### [ABOUT THIS EXERCISE]
Nothing but the lines below, from the first through the line containing "orange rectangle: moved 1 px left", should be set down, each one exactly and without pictures.

### [DATA]
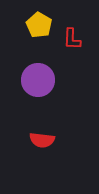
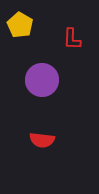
yellow pentagon: moved 19 px left
purple circle: moved 4 px right
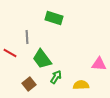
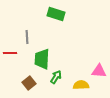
green rectangle: moved 2 px right, 4 px up
red line: rotated 32 degrees counterclockwise
green trapezoid: rotated 40 degrees clockwise
pink triangle: moved 7 px down
brown square: moved 1 px up
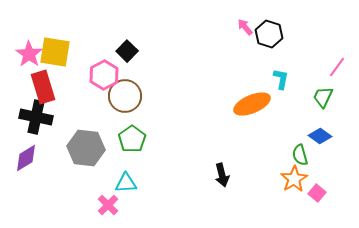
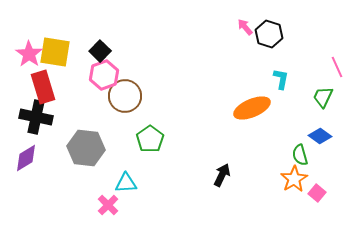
black square: moved 27 px left
pink line: rotated 60 degrees counterclockwise
pink hexagon: rotated 8 degrees clockwise
orange ellipse: moved 4 px down
green pentagon: moved 18 px right
black arrow: rotated 140 degrees counterclockwise
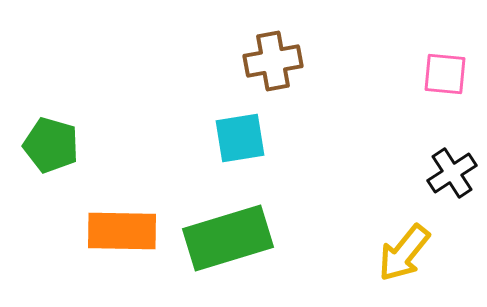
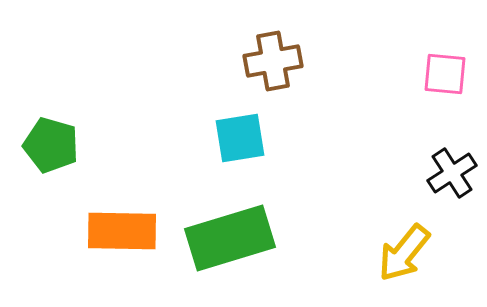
green rectangle: moved 2 px right
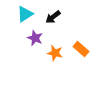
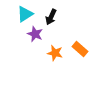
black arrow: moved 2 px left; rotated 28 degrees counterclockwise
purple star: moved 4 px up
orange rectangle: moved 1 px left
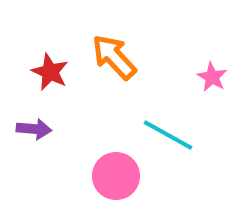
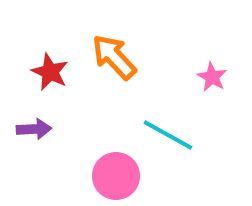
purple arrow: rotated 8 degrees counterclockwise
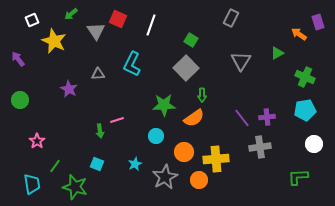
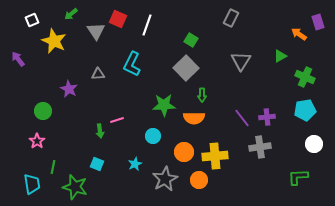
white line at (151, 25): moved 4 px left
green triangle at (277, 53): moved 3 px right, 3 px down
green circle at (20, 100): moved 23 px right, 11 px down
orange semicircle at (194, 118): rotated 35 degrees clockwise
cyan circle at (156, 136): moved 3 px left
yellow cross at (216, 159): moved 1 px left, 3 px up
green line at (55, 166): moved 2 px left, 1 px down; rotated 24 degrees counterclockwise
gray star at (165, 177): moved 2 px down
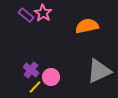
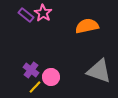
gray triangle: rotated 44 degrees clockwise
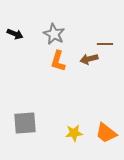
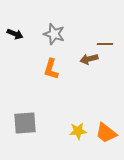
gray star: rotated 10 degrees counterclockwise
orange L-shape: moved 7 px left, 8 px down
yellow star: moved 4 px right, 2 px up
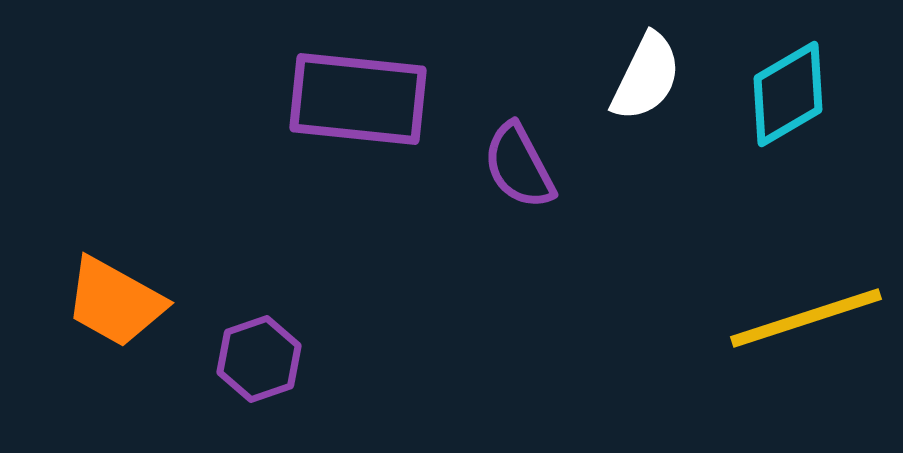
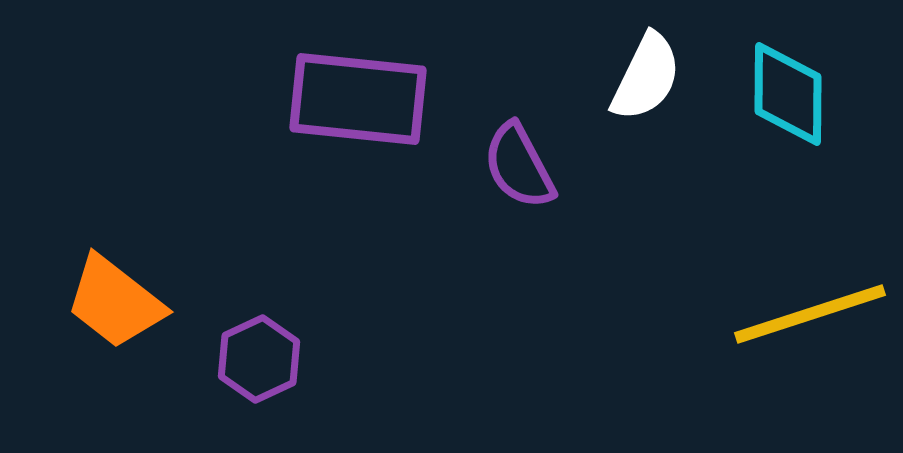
cyan diamond: rotated 59 degrees counterclockwise
orange trapezoid: rotated 9 degrees clockwise
yellow line: moved 4 px right, 4 px up
purple hexagon: rotated 6 degrees counterclockwise
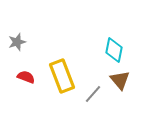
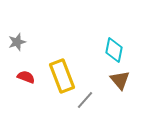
gray line: moved 8 px left, 6 px down
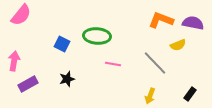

### [SOLUTION]
yellow pentagon: moved 19 px left
purple circle: moved 4 px right
green rectangle: moved 2 px right, 4 px up
red line: rotated 32 degrees counterclockwise
green trapezoid: rotated 40 degrees clockwise
pink triangle: moved 7 px down
brown square: moved 1 px up
black square: moved 27 px left
pink line: rotated 60 degrees counterclockwise
pink hexagon: rotated 8 degrees clockwise
orange ellipse: moved 4 px down
green pentagon: moved 18 px right
black arrow: rotated 140 degrees counterclockwise
green rectangle: moved 2 px right
black arrow: moved 2 px left; rotated 28 degrees counterclockwise
purple star: moved 4 px up
orange rectangle: moved 1 px left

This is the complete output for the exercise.